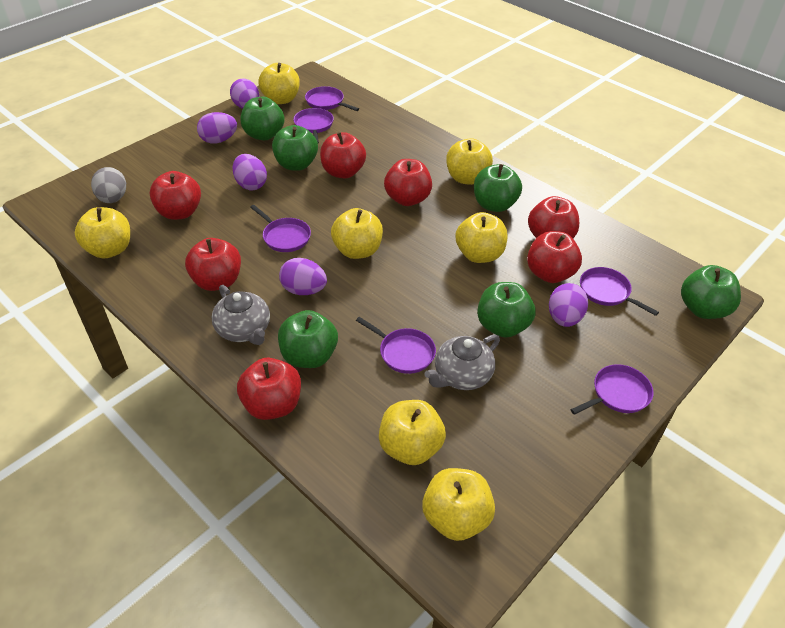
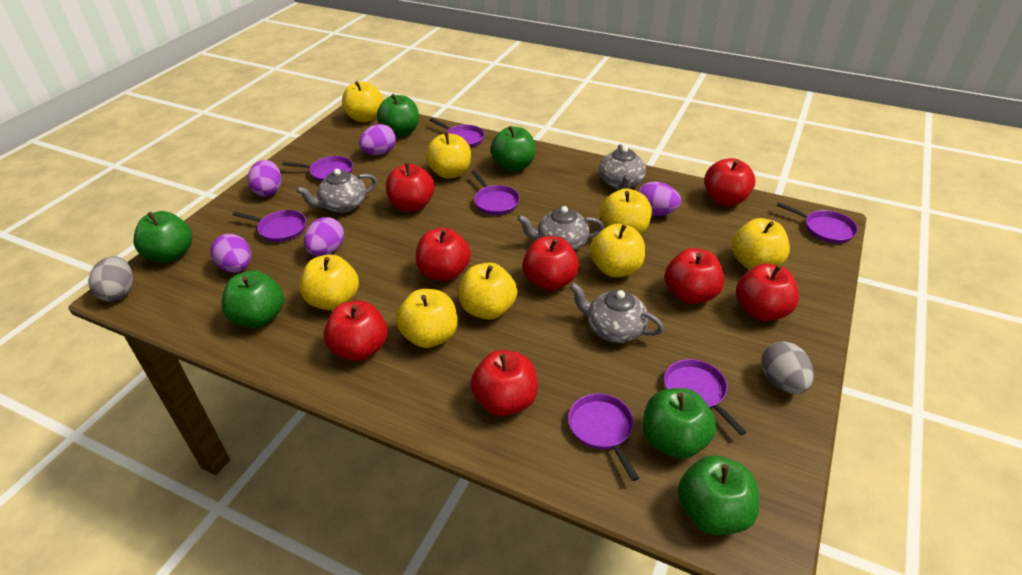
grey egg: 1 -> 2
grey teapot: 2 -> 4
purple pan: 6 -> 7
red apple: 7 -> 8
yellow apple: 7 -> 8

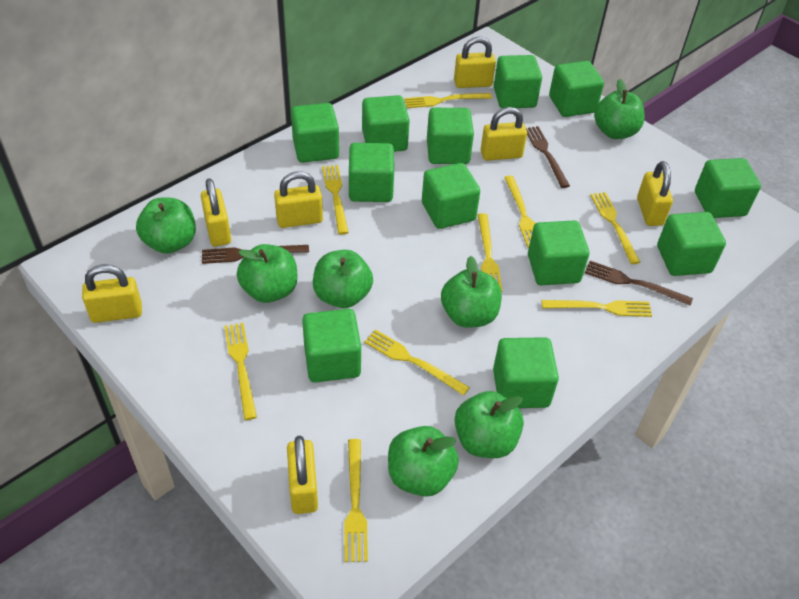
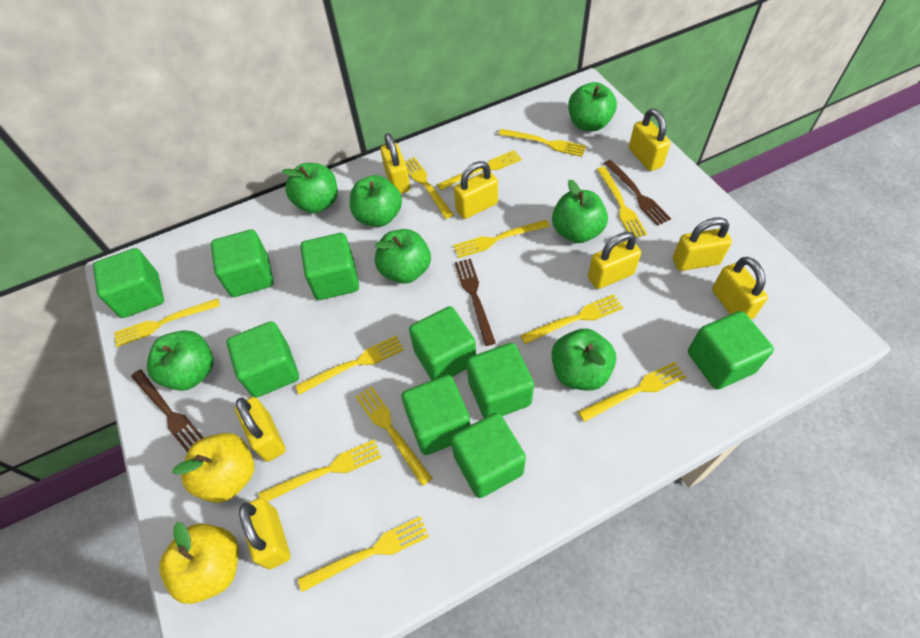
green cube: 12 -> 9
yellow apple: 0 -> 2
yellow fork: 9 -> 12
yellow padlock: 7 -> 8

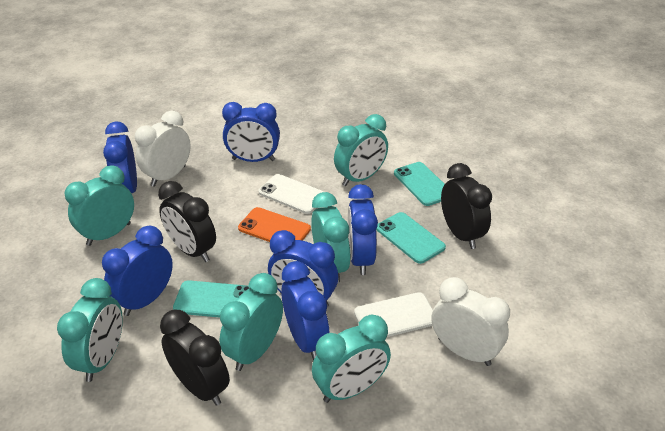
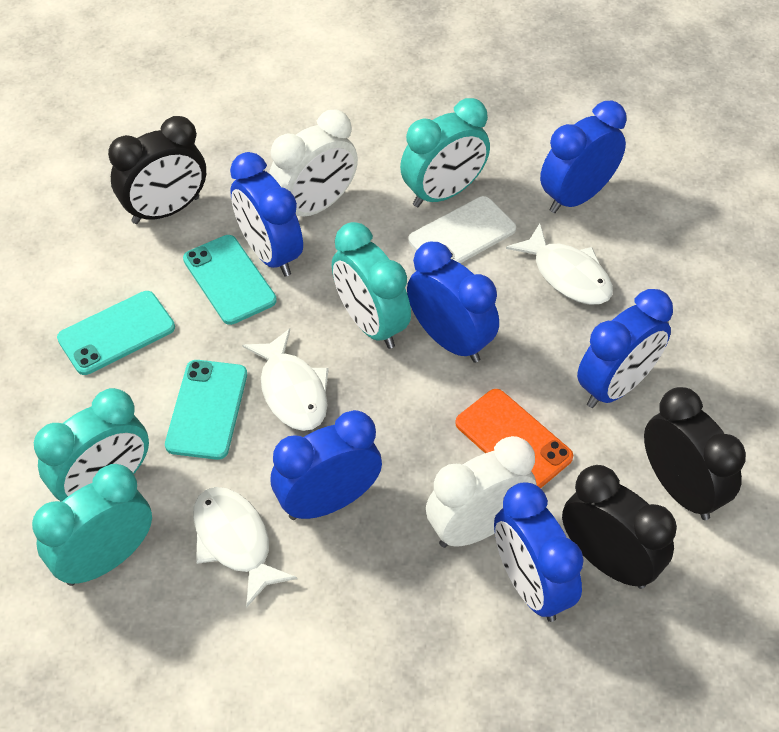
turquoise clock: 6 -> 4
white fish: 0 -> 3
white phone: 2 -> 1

————————

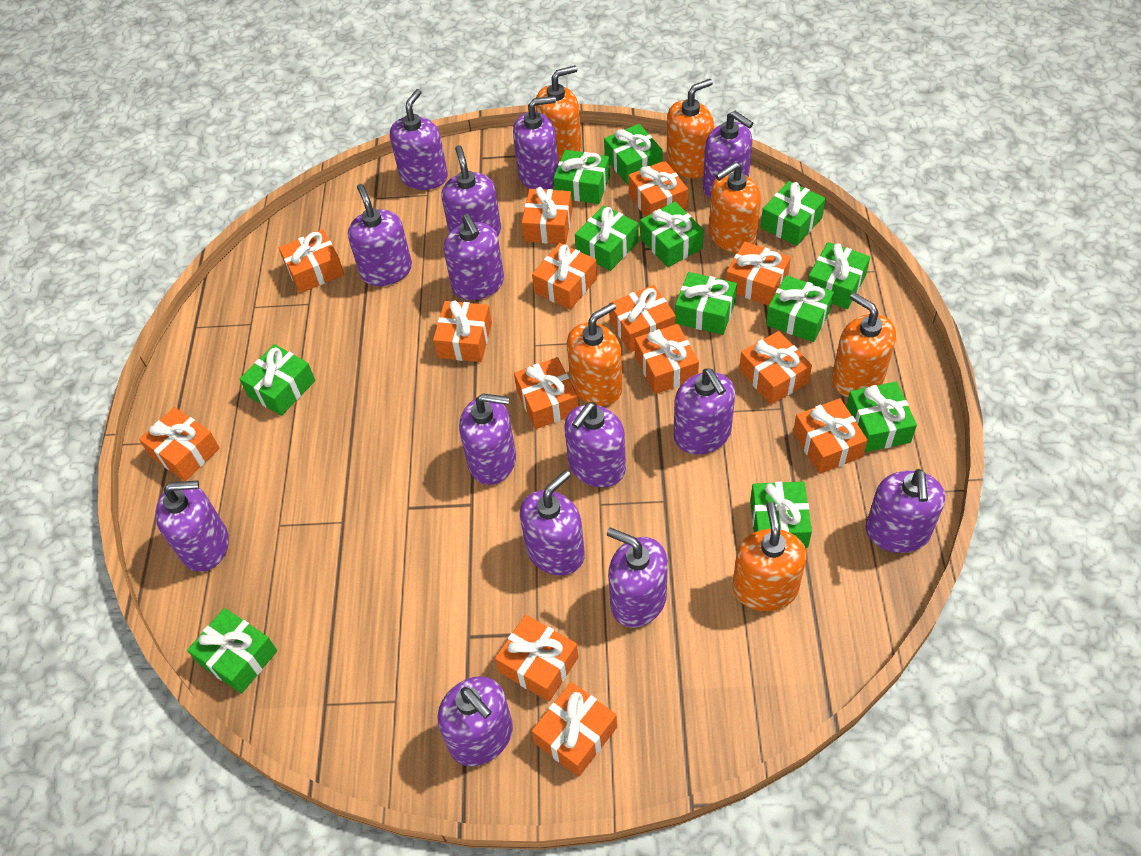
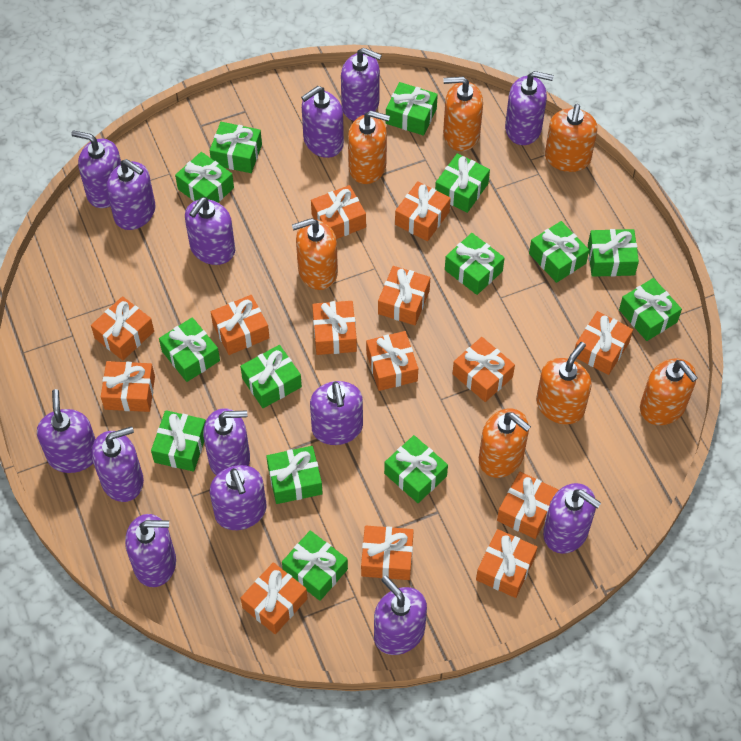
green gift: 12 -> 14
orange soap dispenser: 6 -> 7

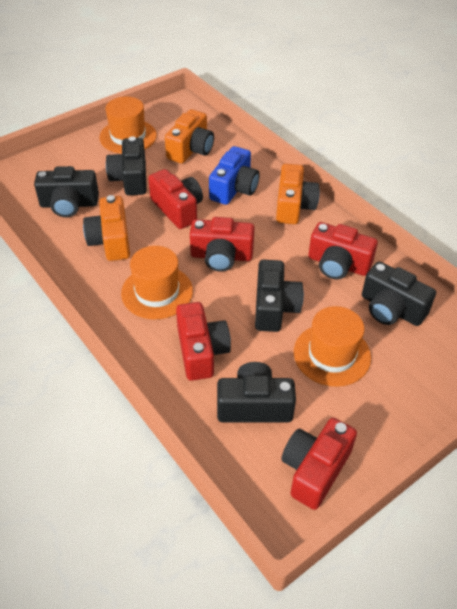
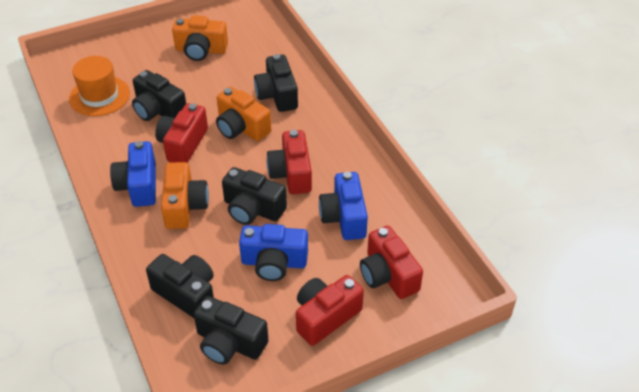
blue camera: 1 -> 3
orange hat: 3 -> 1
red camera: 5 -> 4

————————

- [HOW TO COMPLETE THIS TASK]:
Please output, exactly as written, the lines above from the one holding "purple pan: 6 -> 7" through the one holding "white phone: 2 -> 1", both included, with the pictures omitted.

- [RESULT OF THE EXERCISE]:
purple pan: 6 -> 7
red apple: 7 -> 8
yellow apple: 7 -> 8

green cube: 12 -> 9
yellow apple: 0 -> 2
yellow fork: 9 -> 12
yellow padlock: 7 -> 8

turquoise clock: 6 -> 4
white fish: 0 -> 3
white phone: 2 -> 1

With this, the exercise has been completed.